* **Task instructions**:
Gather every line of the records below that contains the word "structures", and treat uppercase and lowercase letters as different.

* **Entries shown**:
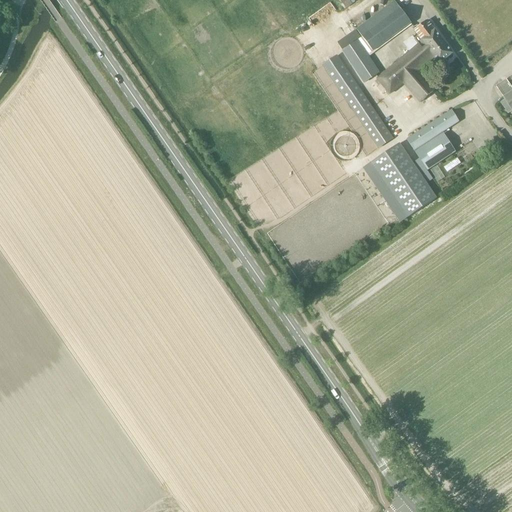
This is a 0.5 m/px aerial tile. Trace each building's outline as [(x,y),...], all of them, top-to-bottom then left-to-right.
[(364,83),(379,73),(367,56),(372,52),(411,24),(395,2),(356,29),(362,38),(342,52),(364,83)] [(453,53),(434,31),(432,28),(433,25),(431,23),(428,22),(427,21),(414,31),(422,42),(418,45),(412,37),(403,44),(410,52),(377,79),(390,95),(403,84),(419,103),(434,91),(418,71),(433,59),(435,61),(436,60),(440,64),(453,53)] [(322,66),(378,149),(393,139),(337,56),(322,66)] [(511,88),(507,81),(497,87),(504,98),(503,98),(504,99),(499,103),(508,117),(511,113),(511,88)] [(414,151),(459,122),(451,111),(407,140),(414,151)] [(427,171),(455,152),(443,134),(415,153),(427,171)] [(436,199),(416,168),(399,144),(363,169),(400,223),(436,199)]
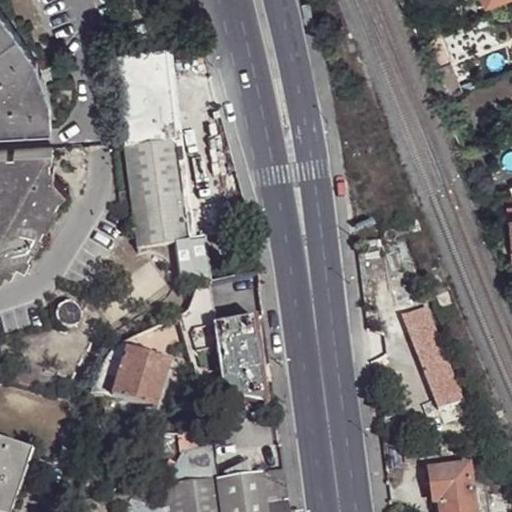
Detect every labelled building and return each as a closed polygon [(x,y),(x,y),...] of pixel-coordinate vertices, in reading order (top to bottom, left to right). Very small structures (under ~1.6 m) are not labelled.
[(0,46),(18,34),(0,9),(0,8),(0,46)] [(37,60),(18,34),(0,46),(0,100),(0,101),(0,132),(52,130),(51,99),(37,60)] [(434,69),(446,98),(459,93),(437,36),(424,41),(434,69)] [(180,195),(158,55),(106,61),(119,144),(126,194),(128,207),(134,250),(174,245),(180,280),(210,273),(205,240),(191,193),(180,195)] [(464,147),(471,163),(472,163),(477,161),(471,145),(464,147)] [(0,269),(7,269),(18,261),(26,266),(32,255),(29,253),(33,246),(35,248),(41,231),(44,232),(49,225),(45,224),(59,204),(56,202),(60,195),(67,190),(55,176),(55,165),(51,165),(51,156),(54,156),(53,148),(16,150),(15,152),(8,153),(8,150),(0,150),(0,269)] [(473,168),(480,187),(487,184),(480,165),(473,168)] [(478,197),(464,202),(469,212),(481,208),(481,205),(487,202),(482,193),(478,197)] [(117,208),(128,207),(126,194),(115,195),(117,208)] [(511,208),(503,209),(504,219),(511,219),(511,208)] [(186,314),(182,319),(212,314),(208,286),(186,314)] [(61,305),(58,307),(56,308),(54,310),(51,315),(51,321),(54,326),(58,330),(61,331),(67,332),(70,330),(75,327),(77,324),(77,322),(78,320),(78,317),(77,315),(76,311),(72,307),(71,306),(67,305),(65,305),(61,305)] [(463,393),(434,308),(416,314),(419,325),(435,372),(445,400),(463,393)] [(257,355),(262,355),(258,322),(214,328),(212,314),(182,319),(174,320),(184,351),(198,396),(221,390),(227,399),(260,405),(261,408),(264,407),(257,355)] [(174,320),(122,344),(156,354),(184,351),(174,320)] [(435,372),(419,325),(408,329),(424,376),(435,372)] [(89,395),(101,400),(103,396),(153,412),(166,365),(125,352),(122,344),(111,352),(106,358),(101,368),(89,395)] [(0,511),(8,511),(18,485),(5,478),(13,452),(0,446),(0,511)] [(179,453),(162,490),(214,483),(209,449),(179,453)] [(28,457),(13,452),(5,478),(18,485),(28,457)] [(220,482),(246,479),(244,466),(220,477),(220,482)] [(475,511),(469,466),(429,472),(434,511),(475,511)] [(281,511),(276,474),(251,478),(255,511),(156,511),(131,502),(128,511),(281,511)] [(214,483),(162,490),(164,511),(255,511),(251,478),(246,479),(220,482),(214,483)]
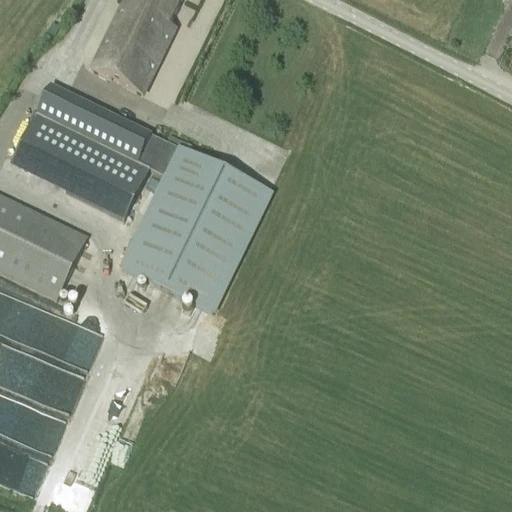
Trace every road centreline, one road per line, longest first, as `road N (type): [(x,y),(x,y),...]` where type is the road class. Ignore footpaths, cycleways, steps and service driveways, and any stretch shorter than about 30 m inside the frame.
road 1 (unclassified): [(511,98),(310,0)]
road 2 (track): [(38,511),(114,342)]
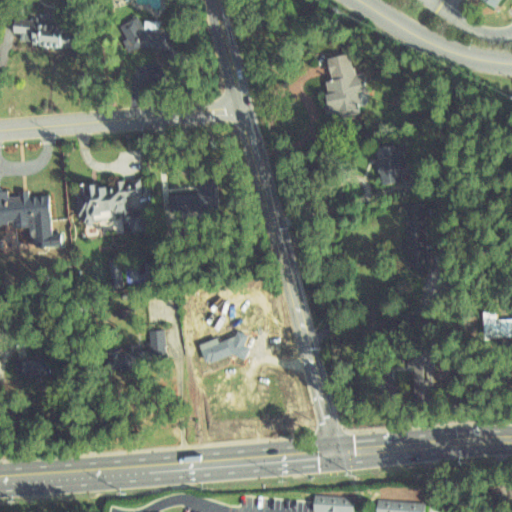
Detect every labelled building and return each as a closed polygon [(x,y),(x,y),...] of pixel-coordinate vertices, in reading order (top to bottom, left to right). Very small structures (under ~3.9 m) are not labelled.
[(484,0),(496,8),(501,0),(484,0)] [(16,40),(75,40),(75,20),(32,20),(32,13),(8,14),(8,29),(16,29),(16,40)] [(123,46),(166,44),(165,27),(156,27),(156,15),(136,16),(134,24),(129,13),(112,21),(123,46)] [(328,76),(319,79),(326,108),(338,105),(341,116),(356,112),(352,92),(368,88),(365,71),(350,74),(344,50),(323,54),(328,76)] [(376,143),(383,183),(405,179),(398,139),(376,143)] [(165,201),(209,198),(208,170),(188,171),(189,185),(164,187),(165,201)] [(75,219),(70,181),(133,173),(134,184),(119,186),(122,204),(141,201),(144,224),(113,228),(111,211),(103,212),(101,204),(88,206),(89,217),(75,219)] [(218,180),(200,181),(200,193),(171,194),(172,211),(219,208),(218,180)] [(0,187),(55,186),(56,221),(0,222),(0,187)] [(403,200),(405,267),(428,266),(425,199),(403,200)] [(99,250),(105,282),(139,276),(137,260),(113,264),(111,248),(99,250)] [(476,336),(511,331),(511,308),(502,310),(500,293),(472,297),(476,336)] [(136,317),(135,307),(117,309),(118,319),(136,317)] [(100,368),(160,362),(156,322),(141,323),(142,339),(98,343),(100,368)] [(196,357),(221,346),(238,353),(244,340),(237,337),(241,328),(228,322),(225,329),(210,336),(208,330),(189,339),(196,357)] [(402,338),(407,379),(431,376),(426,335),(402,338)] [(46,369),(9,371),(8,354),(33,353),(33,344),(44,344),(46,369)] [(53,375),(52,350),(42,350),(42,359),(17,360),(18,373),(27,373),(27,376),(53,375)] [(511,501),(511,494),(509,480),(495,484),(501,504),(511,501)] [(349,511),(306,508),(307,490),(350,493),(349,511)] [(424,511),(406,511),(381,509),(383,491),(426,495),(424,511)]
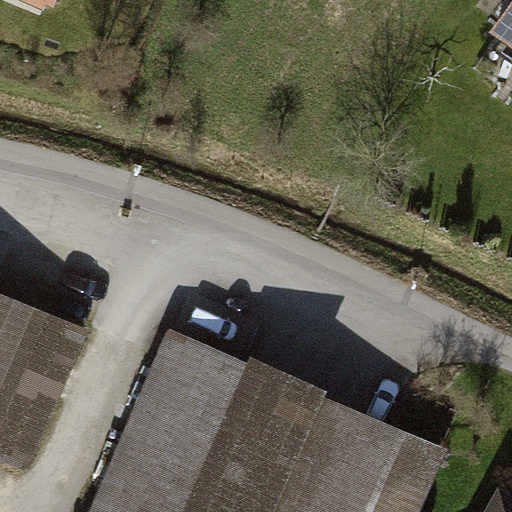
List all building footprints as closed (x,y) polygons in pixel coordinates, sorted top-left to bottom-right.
[(25,0),(53,11),(58,0),(25,0)] [(511,5),(492,34),(511,47),(511,5)] [(0,456),(37,470),(91,325),(0,290),(0,456)] [(175,338),(96,511),(411,511),(437,457),(175,338)] [(511,511),(511,496),(500,490),(487,511),(511,511)]
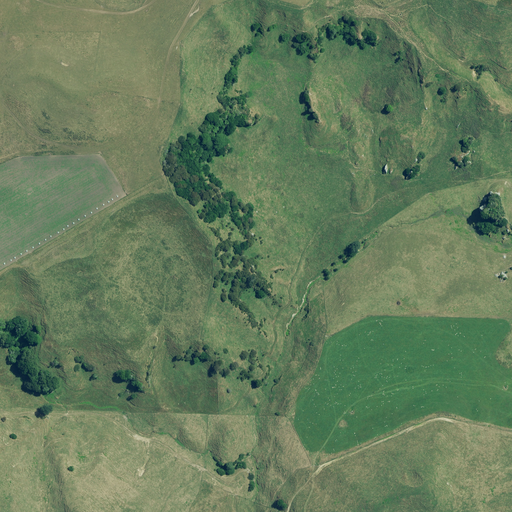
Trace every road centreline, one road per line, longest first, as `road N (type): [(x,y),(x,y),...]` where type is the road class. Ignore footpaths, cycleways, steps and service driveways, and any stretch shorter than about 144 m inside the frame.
road 1 (track): [(0,415),(25,411),(119,428),(198,469),(244,478),(256,470)]
road 2 (track): [(256,470),(294,449),(336,393),(360,380)]
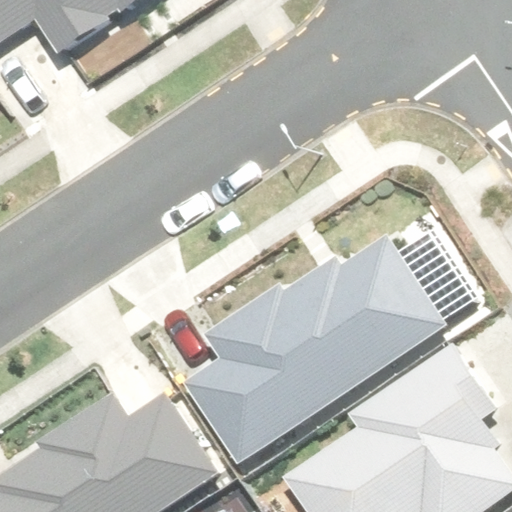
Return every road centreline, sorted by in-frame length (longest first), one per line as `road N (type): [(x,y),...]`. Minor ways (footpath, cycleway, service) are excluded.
road 1 (residential): [(0,301),(445,3)]
road 2 (residential): [(445,3),(511,104)]
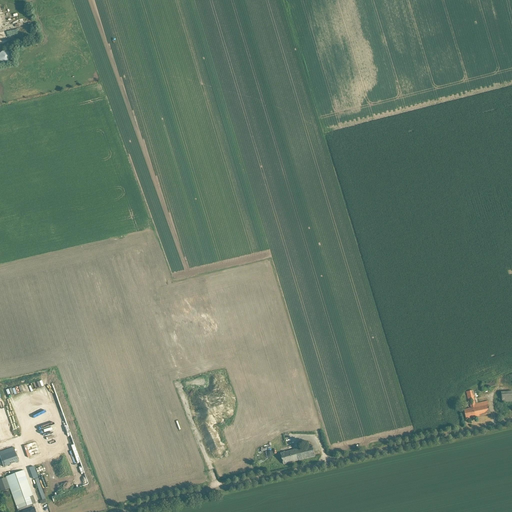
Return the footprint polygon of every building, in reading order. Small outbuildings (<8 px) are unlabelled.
[(0,61),(0,62),(1,62),(1,63),(2,63),(3,64),(4,64),(5,64),(6,64),(7,64),(7,63),(8,63),(9,63),(9,62),(10,62),(10,61),(11,61),(11,60),(11,59),(11,58),(11,57),(11,56),(11,55),(11,54),(10,54),(10,53),(9,52),(8,52),(7,51),(6,51),(5,51),(4,51),(3,51),(2,52),(1,52),(1,53),(0,53),(0,61)] [(142,248),(149,247),(147,238),(140,239),(142,248)] [(268,268),(212,278),(221,324),(244,320),(247,318),(257,316),(259,320),(256,322),(258,337),(260,336),(258,321),(262,329),(263,329),(274,323),(273,323),(276,321),(272,313),(275,312),(276,311),(268,268)] [(236,341),(240,338),(242,342),(241,335),(246,334),(245,333),(247,331),(248,338),(250,337),(251,339),(254,337),(249,330),(251,329),(251,328),(248,324),(245,324),(244,320),(234,321),(234,329),(228,333),(228,337),(227,337),(228,346),(229,345),(229,341),(232,341),(234,340),(237,344),(236,341)] [(490,383),(482,385),(483,389),(496,386),(495,381),(490,382),(490,383)] [(473,390),(471,391),(466,392),(469,403),(470,403),(471,409),(464,410),(465,414),(466,419),(491,414),(490,409),(488,401),(478,403),(477,397),(475,397),(473,390)] [(511,391),(501,392),(502,397),(502,402),(511,401),(511,391)] [(281,454),(283,460),(284,464),(315,456),(314,452),(312,446),(281,454)] [(0,452),(0,468),(19,462),(14,447),(0,452)] [(245,466),(245,463),(243,463),(243,459),(245,459),(244,456),(230,456),(230,466),(245,466)] [(36,466),(31,467),(34,477),(36,477),(42,500),(41,501),(41,504),(46,502),(36,466)] [(18,511),(35,511),(34,508),(33,505),(36,503),(24,470),(6,477),(18,511)]
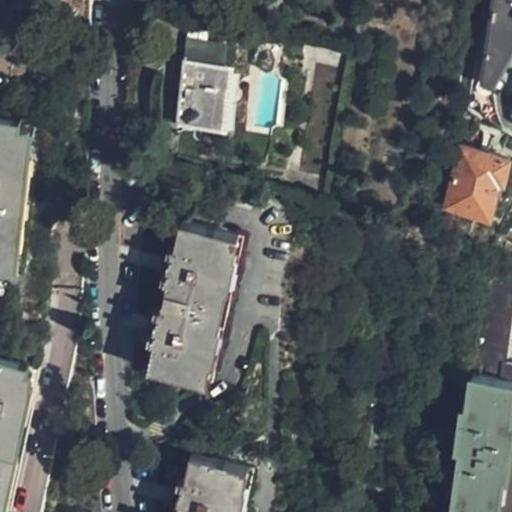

* **Written response**:
Detect every labelled building and return each as a closed polygon [(x,y),(x,y),...] of pixel-coordinate vertices, in reading order (top to bottom, left to right). Very small structures (under ~1.6 m) are not labelled.
Detect every labelled building and return each as a closed polygon [(x,y),(x,y),...] of pixel-coordinate vertices, in reading order (top to bottom, left to right). Very small structures (under ~3.9 m) are not labelled.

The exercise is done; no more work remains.